■ THE TASK ■
Exactly and only the lines below from the one containing "J2 pin 1: -15V -> GND" down to the one containing "L3: none -> 680uH (W2, W14)" are wanted, both included; please exclude every picture.

■ DATA SUPPLIED ■
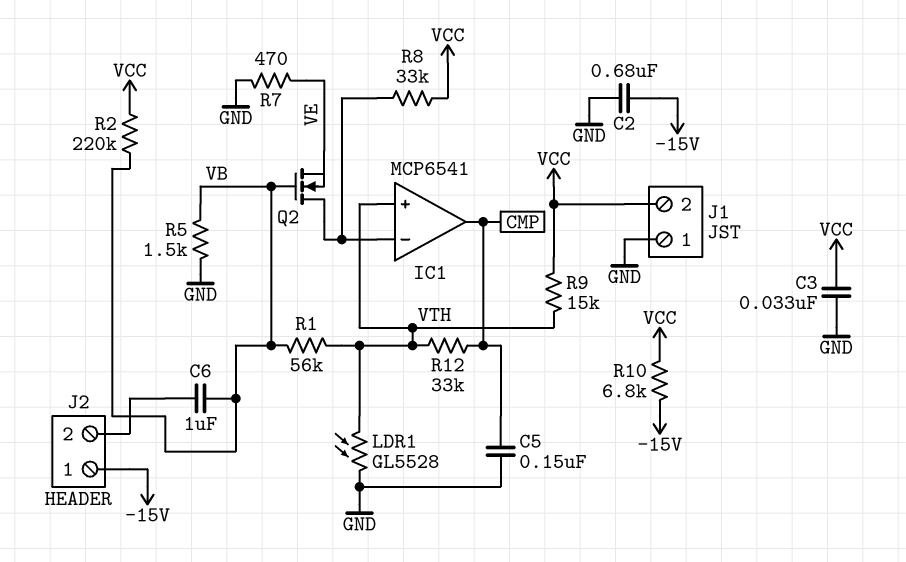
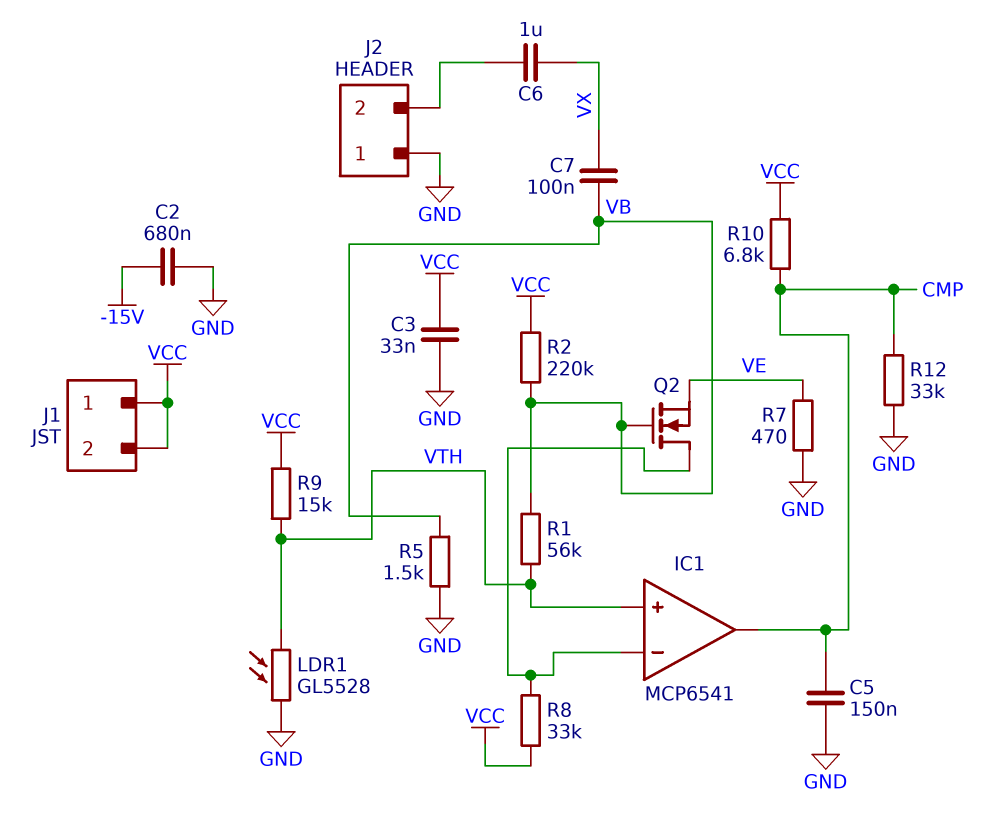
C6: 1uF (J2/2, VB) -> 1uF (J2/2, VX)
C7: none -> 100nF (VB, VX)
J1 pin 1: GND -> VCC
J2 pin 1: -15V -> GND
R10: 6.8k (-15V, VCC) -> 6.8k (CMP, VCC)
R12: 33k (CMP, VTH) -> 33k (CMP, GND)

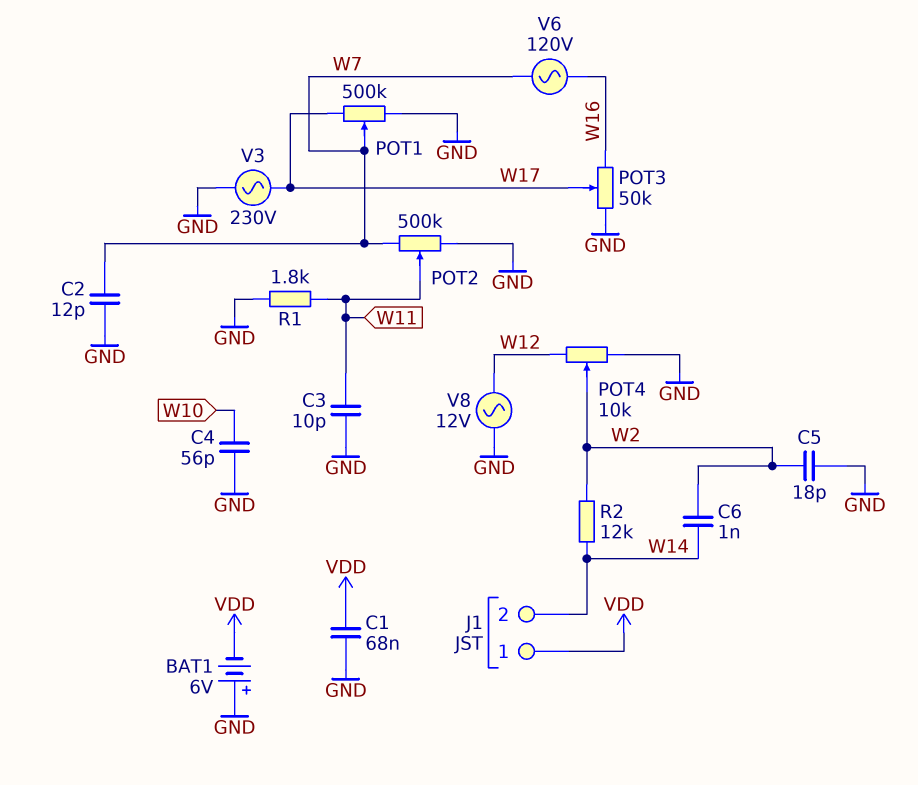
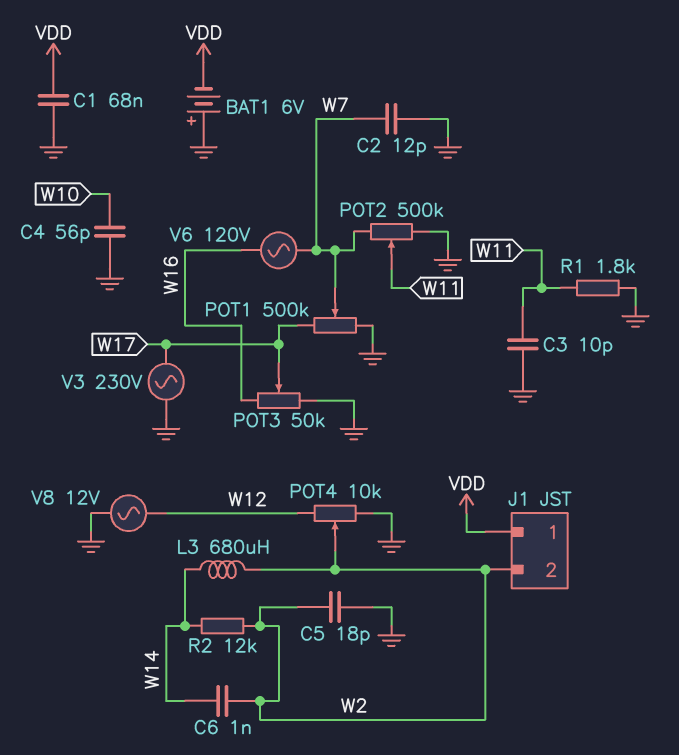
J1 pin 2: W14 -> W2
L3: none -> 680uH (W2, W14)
...
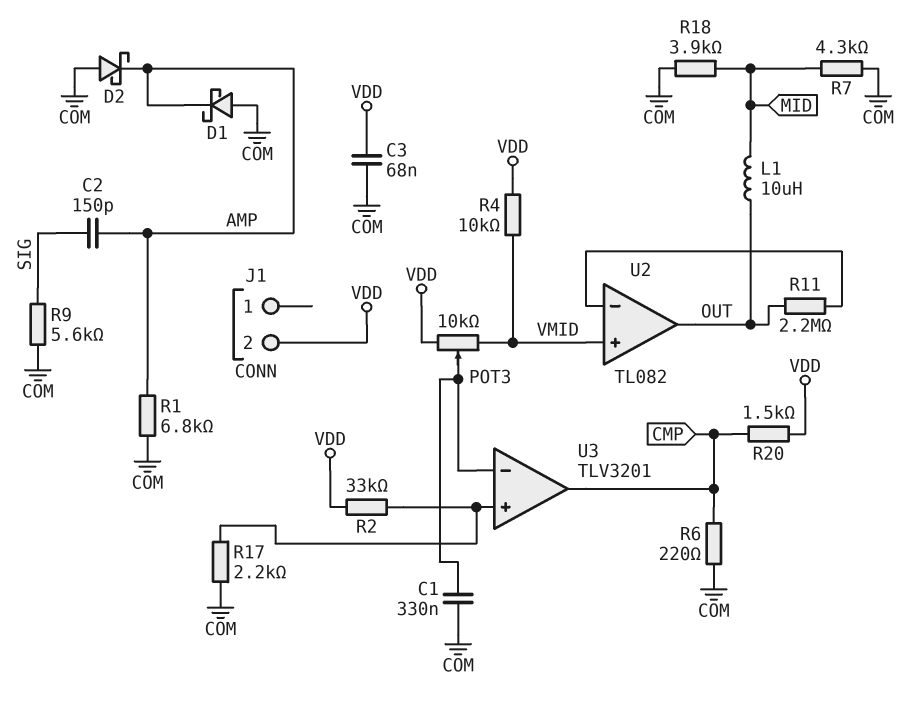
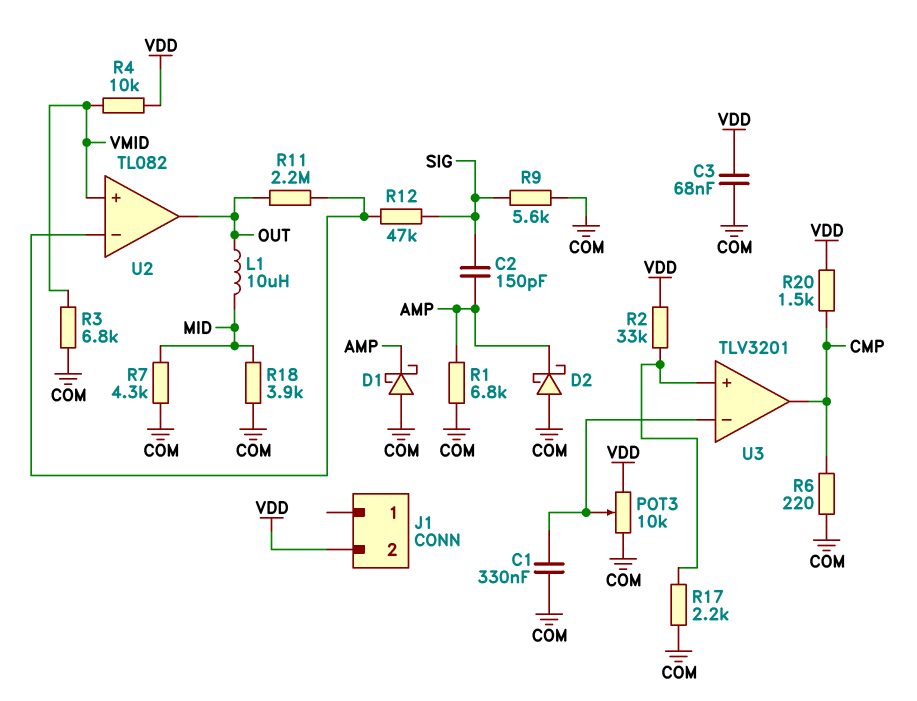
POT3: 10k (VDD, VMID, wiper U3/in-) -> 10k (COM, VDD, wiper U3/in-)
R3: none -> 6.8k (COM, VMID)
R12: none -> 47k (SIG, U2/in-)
==
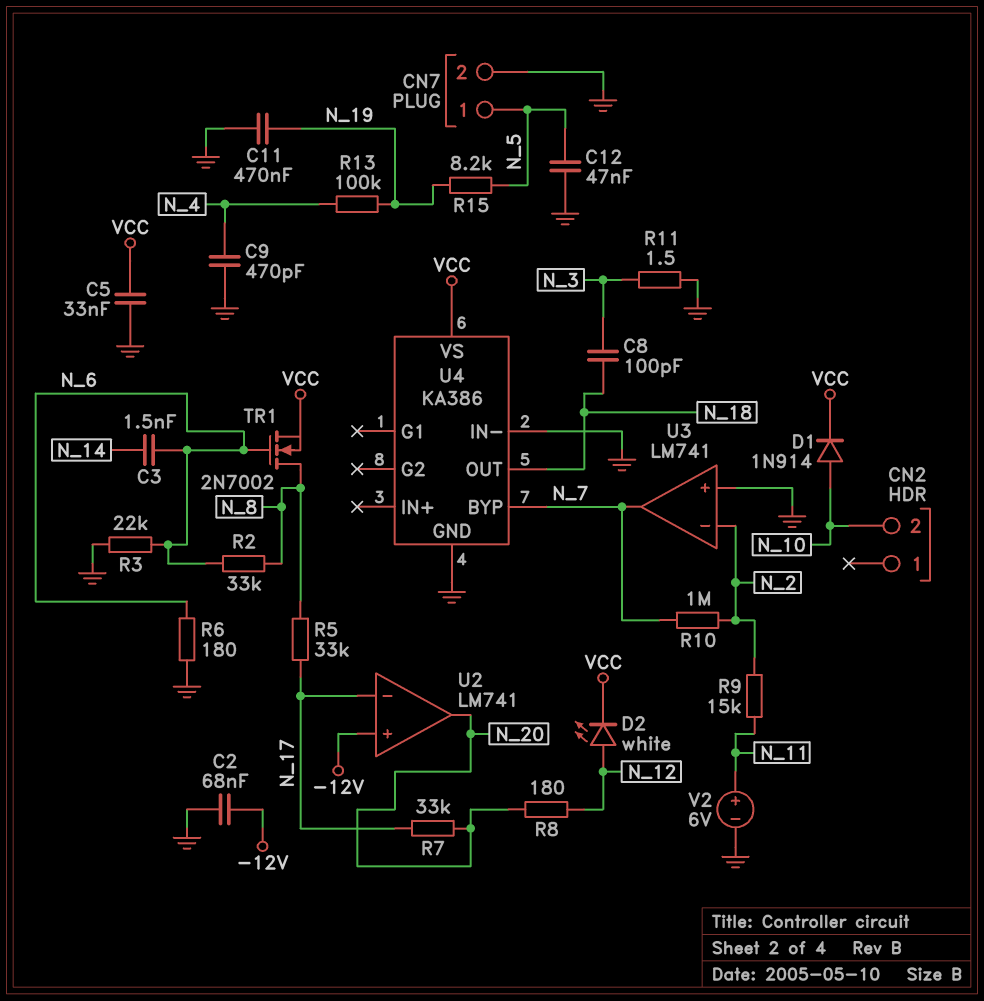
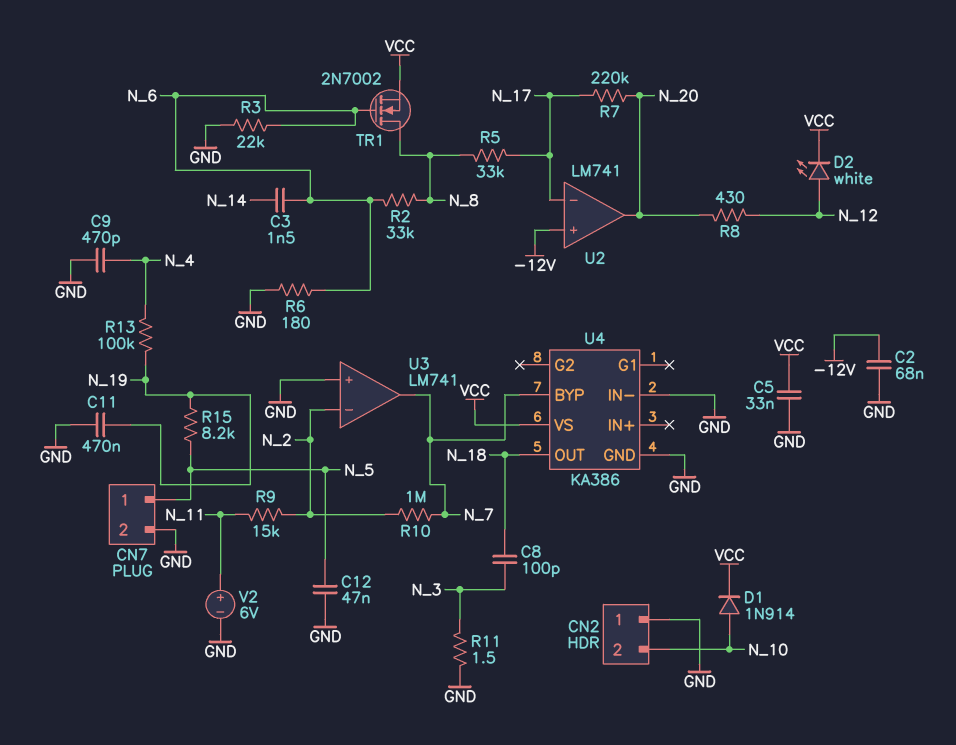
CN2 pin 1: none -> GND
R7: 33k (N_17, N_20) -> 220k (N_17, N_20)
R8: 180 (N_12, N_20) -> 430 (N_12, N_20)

■ RESULT OF THIS EXERCISE ■
J2 pin 1: -15V -> GND
R10: 6.8k (-15V, VCC) -> 6.8k (CMP, VCC)
R12: 33k (CMP, VTH) -> 33k (CMP, GND)

J1 pin 2: W14 -> W2
L3: none -> 680uH (W2, W14)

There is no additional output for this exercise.